* **TASK DETAILS**
While copying the entries exactly, leave out each picture they contain.

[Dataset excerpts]
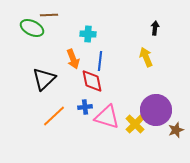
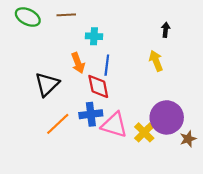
brown line: (49, 15) -> (66, 15), moved
green ellipse: (32, 28) -> (28, 17), moved
blue cross: (85, 107) -> (91, 114), size x1.5

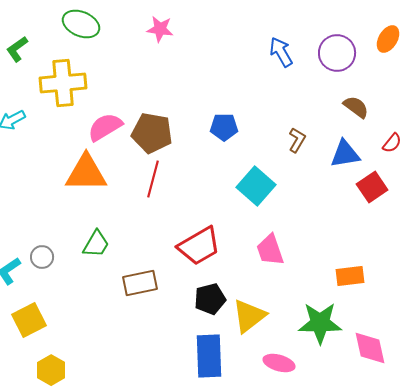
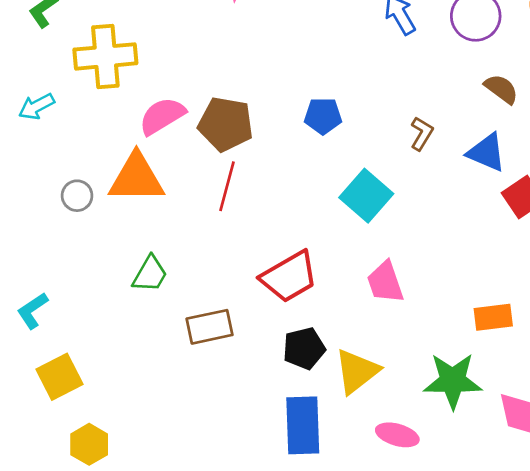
blue triangle: (345, 154) -> (487, 152), turned 32
gray circle: (42, 257) -> (77, 196), moved

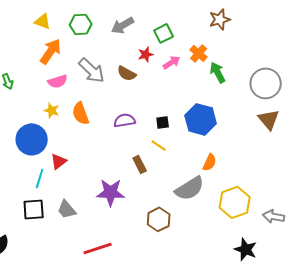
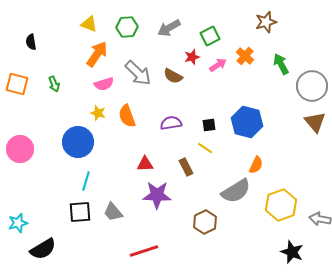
green arrow: (218, 72) -> (281, 64), moved
red triangle: (59, 161) -> (145, 164), moved, turned 36

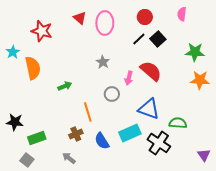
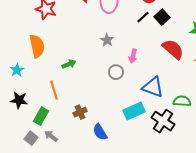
cyan star: (13, 52) -> (17, 70), moved
red semicircle: (151, 71) -> (173, 49), moved
orange line: (88, 112) -> (54, 90), moved
green rectangle: (37, 138) -> (41, 116), turned -42
blue semicircle: (102, 141) -> (100, 132), moved
gray arrow: (69, 158) -> (51, 136), moved

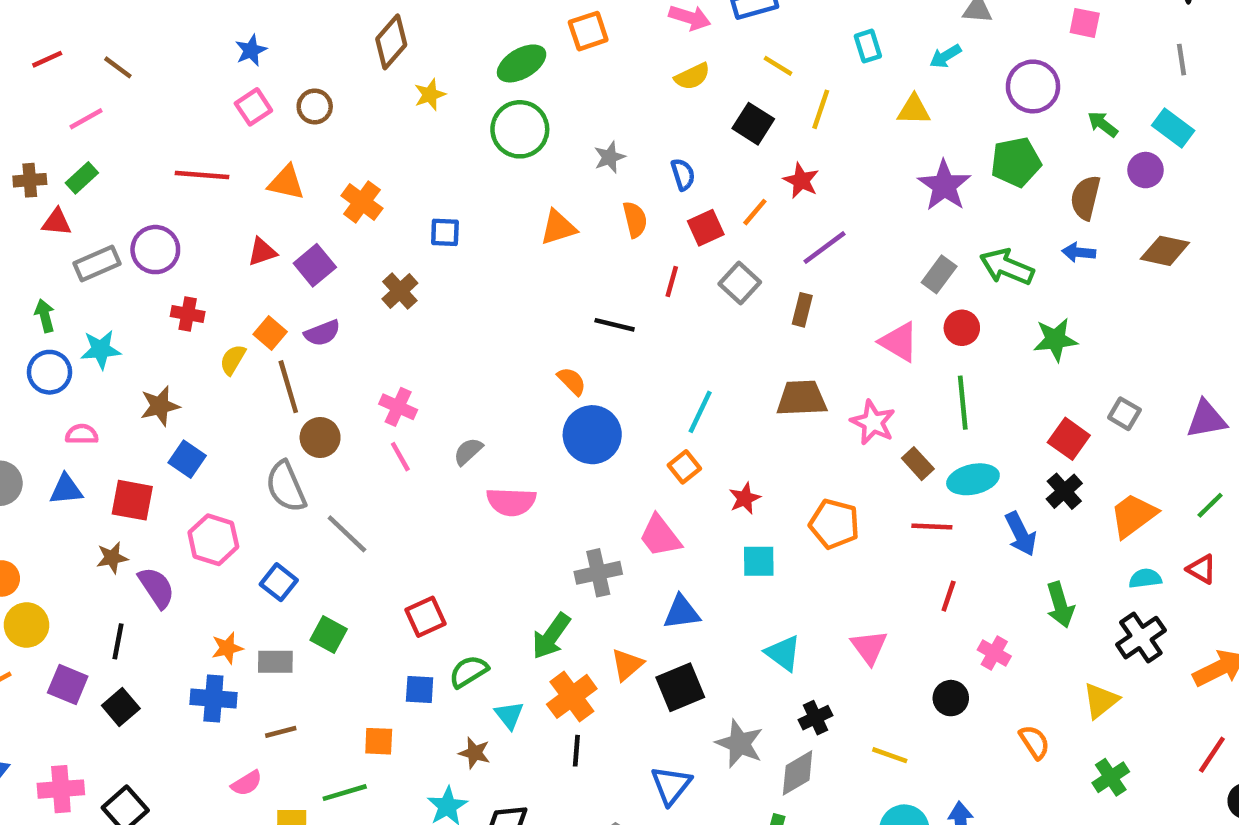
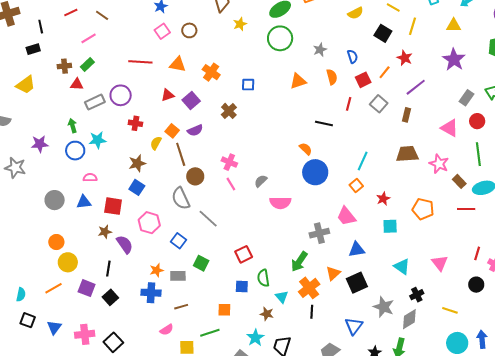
purple star: (944, 186) -> (454, 60), moved
brown star: (160, 406) -> (137, 163), moved
red line: (949, 596) -> (477, 253), moved
green semicircle: (469, 671) -> (263, 278), turned -66

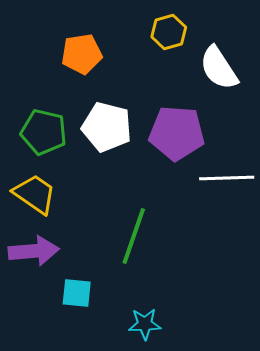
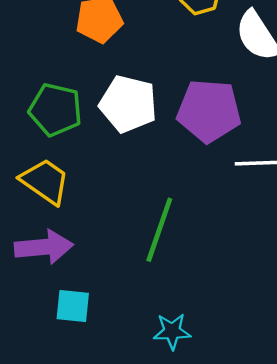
cyan square: (77, 293) -> (73, 306), moved

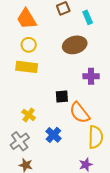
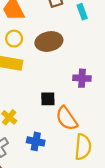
brown ellipse: (75, 45) -> (49, 41), moved
blue cross: (53, 135) -> (36, 141), turned -35

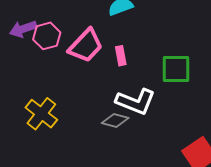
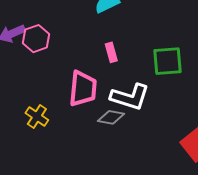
pink trapezoid: (86, 46) -> (83, 89), moved, turned -33
yellow cross: (41, 114) -> (37, 117), size x0.7

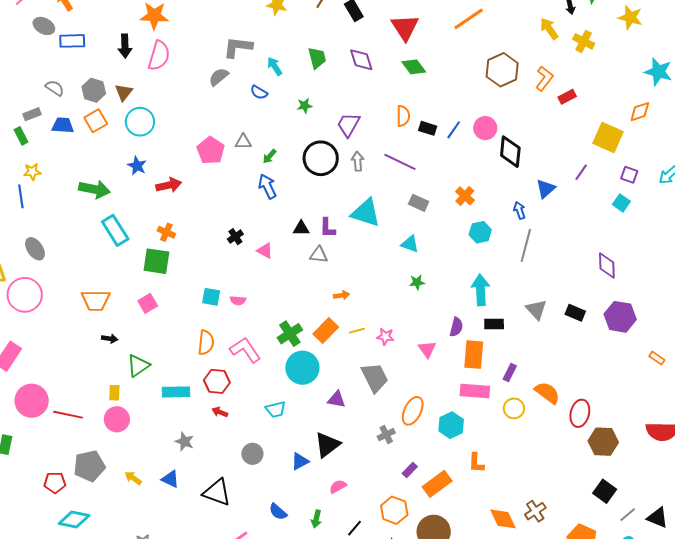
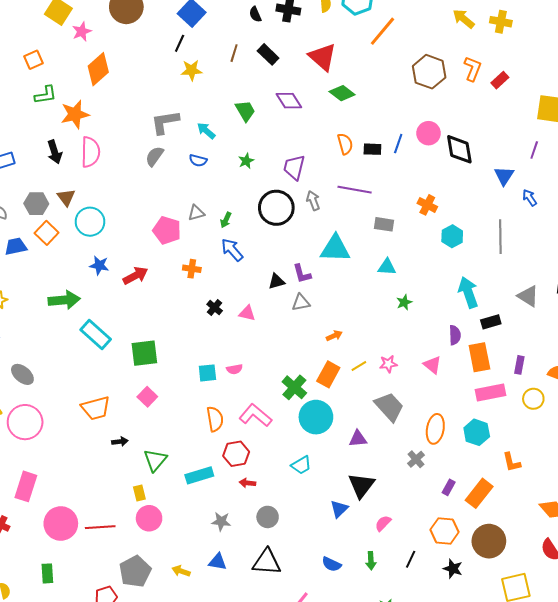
blue arrow: (519, 210) -> (530, 198), moved
orange cross: (166, 232) -> (192, 269), moved
gray circle: (252, 454) -> (268, 517), moved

* **FINISHED EXERCISE**
brown line: (49, 15) -> (66, 15), moved
green ellipse: (32, 28) -> (28, 17), moved
blue cross: (85, 107) -> (91, 114), size x1.5

blue triangle: (345, 154) -> (487, 152), turned 32
gray circle: (42, 257) -> (77, 196), moved

green arrow: (218, 72) -> (281, 64), moved
red triangle: (59, 161) -> (145, 164), moved, turned 36

cyan star: (13, 52) -> (17, 70), moved
red semicircle: (151, 71) -> (173, 49), moved
orange line: (88, 112) -> (54, 90), moved
green rectangle: (37, 138) -> (41, 116), turned -42
blue semicircle: (102, 141) -> (100, 132), moved
gray arrow: (69, 158) -> (51, 136), moved

purple star: (944, 186) -> (454, 60), moved
brown star: (160, 406) -> (137, 163), moved
red line: (949, 596) -> (477, 253), moved
green semicircle: (469, 671) -> (263, 278), turned -66

cyan square: (77, 293) -> (73, 306), moved

brown ellipse: (75, 45) -> (49, 41), moved
blue cross: (53, 135) -> (36, 141), turned -35

pink trapezoid: (86, 46) -> (83, 89), moved, turned -33
yellow cross: (41, 114) -> (37, 117), size x0.7

blue arrow: (519, 210) -> (530, 198), moved
orange cross: (166, 232) -> (192, 269), moved
gray circle: (252, 454) -> (268, 517), moved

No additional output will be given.